> WORK TO COMPLETE: Where a line in the listing contains the string "white", copy that line out.

══════════

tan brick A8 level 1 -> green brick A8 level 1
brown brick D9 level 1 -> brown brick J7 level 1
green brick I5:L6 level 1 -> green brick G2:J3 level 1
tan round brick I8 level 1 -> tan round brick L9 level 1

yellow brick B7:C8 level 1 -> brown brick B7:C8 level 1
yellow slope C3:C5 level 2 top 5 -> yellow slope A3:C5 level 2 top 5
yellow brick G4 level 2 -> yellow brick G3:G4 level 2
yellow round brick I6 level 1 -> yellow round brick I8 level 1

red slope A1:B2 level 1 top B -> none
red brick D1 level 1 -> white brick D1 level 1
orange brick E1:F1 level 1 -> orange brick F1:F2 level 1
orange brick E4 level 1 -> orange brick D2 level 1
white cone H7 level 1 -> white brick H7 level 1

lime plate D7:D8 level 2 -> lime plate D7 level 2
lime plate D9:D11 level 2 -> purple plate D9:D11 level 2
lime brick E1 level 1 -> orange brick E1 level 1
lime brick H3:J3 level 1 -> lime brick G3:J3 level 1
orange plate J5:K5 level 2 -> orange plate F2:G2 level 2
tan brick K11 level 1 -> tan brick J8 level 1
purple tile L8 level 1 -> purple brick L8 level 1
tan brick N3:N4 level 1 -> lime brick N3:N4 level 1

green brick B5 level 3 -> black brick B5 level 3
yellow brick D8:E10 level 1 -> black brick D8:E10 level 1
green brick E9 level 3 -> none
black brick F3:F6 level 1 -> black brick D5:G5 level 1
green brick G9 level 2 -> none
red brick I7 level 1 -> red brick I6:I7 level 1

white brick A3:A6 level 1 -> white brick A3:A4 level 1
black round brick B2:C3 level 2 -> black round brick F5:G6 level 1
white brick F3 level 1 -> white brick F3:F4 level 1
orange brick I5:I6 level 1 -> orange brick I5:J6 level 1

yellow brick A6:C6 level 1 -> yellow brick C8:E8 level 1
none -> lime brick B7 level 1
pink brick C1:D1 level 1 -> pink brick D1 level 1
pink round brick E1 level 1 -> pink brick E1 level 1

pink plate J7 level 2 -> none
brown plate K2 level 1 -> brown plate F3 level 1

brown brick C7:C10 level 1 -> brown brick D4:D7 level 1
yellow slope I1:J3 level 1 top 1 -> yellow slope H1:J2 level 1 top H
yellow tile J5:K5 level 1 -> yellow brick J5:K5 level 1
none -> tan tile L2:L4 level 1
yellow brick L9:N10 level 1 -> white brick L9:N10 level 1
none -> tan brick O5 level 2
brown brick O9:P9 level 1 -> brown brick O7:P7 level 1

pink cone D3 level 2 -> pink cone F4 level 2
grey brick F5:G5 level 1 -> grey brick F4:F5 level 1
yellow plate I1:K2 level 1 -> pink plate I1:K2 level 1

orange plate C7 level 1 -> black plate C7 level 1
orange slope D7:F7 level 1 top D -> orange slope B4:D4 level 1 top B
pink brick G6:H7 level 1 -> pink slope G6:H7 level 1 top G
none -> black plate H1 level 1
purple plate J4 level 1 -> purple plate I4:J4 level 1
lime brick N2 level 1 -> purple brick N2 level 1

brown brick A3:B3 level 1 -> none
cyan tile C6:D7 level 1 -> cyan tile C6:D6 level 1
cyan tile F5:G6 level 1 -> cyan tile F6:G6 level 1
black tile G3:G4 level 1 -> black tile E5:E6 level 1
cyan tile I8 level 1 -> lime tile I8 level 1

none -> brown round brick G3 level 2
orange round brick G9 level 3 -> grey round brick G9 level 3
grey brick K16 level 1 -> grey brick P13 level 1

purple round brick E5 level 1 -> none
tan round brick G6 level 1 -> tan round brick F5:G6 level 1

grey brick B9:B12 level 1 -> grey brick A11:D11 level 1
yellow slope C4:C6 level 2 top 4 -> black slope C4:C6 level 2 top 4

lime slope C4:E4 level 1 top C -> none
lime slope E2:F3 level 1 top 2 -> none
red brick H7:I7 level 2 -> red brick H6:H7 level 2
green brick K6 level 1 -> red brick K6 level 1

══════════

> RESPONSE FOR THIS EXERCISE:
red brick D1 level 1 -> white brick D1 level 1
white cone H7 level 1 -> white brick H7 level 1
white brick A3:A6 level 1 -> white brick A3:A4 level 1
white brick F3 level 1 -> white brick F3:F4 level 1
yellow brick L9:N10 level 1 -> white brick L9:N10 level 1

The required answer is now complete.